§ **Problem description**:
Every line from the one with "IC2: NAND 74HC132" to the one with "D202: none -> LED blue (A -9V, K LEDK)", including those two, is to be copied exactly; all other lines of the entries below are left out.

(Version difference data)
┌──
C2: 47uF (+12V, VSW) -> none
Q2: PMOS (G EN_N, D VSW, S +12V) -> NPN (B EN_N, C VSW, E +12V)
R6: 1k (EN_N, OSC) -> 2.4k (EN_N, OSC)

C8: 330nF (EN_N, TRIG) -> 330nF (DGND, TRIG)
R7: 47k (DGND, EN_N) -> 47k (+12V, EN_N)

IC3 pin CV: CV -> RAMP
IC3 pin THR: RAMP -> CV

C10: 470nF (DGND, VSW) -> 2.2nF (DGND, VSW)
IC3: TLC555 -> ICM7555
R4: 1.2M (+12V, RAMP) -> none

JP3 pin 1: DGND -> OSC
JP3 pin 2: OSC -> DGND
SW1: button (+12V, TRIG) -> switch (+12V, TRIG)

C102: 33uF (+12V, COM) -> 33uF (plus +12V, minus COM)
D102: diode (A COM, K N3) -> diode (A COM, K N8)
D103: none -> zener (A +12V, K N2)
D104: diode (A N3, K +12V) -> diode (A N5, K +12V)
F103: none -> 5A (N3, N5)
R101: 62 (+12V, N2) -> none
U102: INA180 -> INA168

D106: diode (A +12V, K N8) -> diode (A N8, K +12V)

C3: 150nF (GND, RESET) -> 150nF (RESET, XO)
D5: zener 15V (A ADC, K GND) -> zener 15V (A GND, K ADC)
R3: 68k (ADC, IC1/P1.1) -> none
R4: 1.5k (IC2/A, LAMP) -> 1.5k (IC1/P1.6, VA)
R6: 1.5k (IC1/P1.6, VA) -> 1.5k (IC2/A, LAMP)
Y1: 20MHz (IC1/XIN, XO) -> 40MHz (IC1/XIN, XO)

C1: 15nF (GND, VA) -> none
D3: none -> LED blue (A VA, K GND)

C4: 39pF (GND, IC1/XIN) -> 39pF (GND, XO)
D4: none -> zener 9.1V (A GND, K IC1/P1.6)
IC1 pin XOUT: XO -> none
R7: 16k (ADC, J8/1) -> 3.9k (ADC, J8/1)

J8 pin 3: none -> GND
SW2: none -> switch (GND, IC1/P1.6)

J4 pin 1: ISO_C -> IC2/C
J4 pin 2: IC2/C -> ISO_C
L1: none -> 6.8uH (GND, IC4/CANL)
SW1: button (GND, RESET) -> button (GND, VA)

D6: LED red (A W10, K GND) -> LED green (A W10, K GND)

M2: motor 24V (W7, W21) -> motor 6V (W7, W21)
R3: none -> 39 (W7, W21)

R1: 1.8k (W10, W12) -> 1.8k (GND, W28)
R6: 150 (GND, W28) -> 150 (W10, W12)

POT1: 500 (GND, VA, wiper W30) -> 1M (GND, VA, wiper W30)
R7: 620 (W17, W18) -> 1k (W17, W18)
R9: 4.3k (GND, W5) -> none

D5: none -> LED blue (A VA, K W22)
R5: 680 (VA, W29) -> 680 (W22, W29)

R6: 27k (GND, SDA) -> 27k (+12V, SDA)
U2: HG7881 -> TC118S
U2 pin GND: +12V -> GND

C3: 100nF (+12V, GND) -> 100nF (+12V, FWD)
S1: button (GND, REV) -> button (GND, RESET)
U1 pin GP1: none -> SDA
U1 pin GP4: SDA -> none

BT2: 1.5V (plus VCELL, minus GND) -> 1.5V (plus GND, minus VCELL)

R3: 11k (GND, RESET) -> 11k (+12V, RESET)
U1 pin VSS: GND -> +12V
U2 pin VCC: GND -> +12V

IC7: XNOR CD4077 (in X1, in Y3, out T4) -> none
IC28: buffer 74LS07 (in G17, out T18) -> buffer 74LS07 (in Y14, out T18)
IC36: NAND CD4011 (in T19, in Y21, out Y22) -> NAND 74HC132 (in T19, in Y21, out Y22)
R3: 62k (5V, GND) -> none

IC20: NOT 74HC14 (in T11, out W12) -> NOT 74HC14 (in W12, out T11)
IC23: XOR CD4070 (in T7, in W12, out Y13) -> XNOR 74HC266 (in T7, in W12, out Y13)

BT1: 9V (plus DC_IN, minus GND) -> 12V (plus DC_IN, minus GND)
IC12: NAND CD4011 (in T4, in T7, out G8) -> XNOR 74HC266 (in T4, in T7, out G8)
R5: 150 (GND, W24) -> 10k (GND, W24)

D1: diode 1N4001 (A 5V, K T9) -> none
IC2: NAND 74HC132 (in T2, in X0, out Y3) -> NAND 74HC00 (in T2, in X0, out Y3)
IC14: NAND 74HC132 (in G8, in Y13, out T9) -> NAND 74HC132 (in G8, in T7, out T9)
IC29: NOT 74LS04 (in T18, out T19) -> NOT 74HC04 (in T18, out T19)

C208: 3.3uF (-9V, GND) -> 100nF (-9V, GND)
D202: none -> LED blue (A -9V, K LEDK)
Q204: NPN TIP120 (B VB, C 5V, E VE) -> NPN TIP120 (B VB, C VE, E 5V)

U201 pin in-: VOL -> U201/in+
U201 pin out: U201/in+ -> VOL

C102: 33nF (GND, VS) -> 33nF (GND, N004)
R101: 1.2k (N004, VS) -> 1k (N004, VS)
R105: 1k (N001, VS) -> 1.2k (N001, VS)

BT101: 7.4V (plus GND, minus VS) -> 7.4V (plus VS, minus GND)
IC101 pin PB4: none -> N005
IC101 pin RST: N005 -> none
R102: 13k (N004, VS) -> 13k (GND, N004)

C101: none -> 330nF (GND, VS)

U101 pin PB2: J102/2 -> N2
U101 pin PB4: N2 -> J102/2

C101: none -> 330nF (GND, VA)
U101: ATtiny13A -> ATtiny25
└──
§ **Solved exercise**:
IC2: NAND 74HC132 (in T2, in X0, out Y3) -> NAND 74HC00 (in T2, in X0, out Y3)
IC14: NAND 74HC132 (in G8, in Y13, out T9) -> NAND 74HC132 (in G8, in T7, out T9)
IC29: NOT 74LS04 (in T18, out T19) -> NOT 74HC04 (in T18, out T19)

C208: 3.3uF (-9V, GND) -> 100nF (-9V, GND)
D202: none -> LED blue (A -9V, K LEDK)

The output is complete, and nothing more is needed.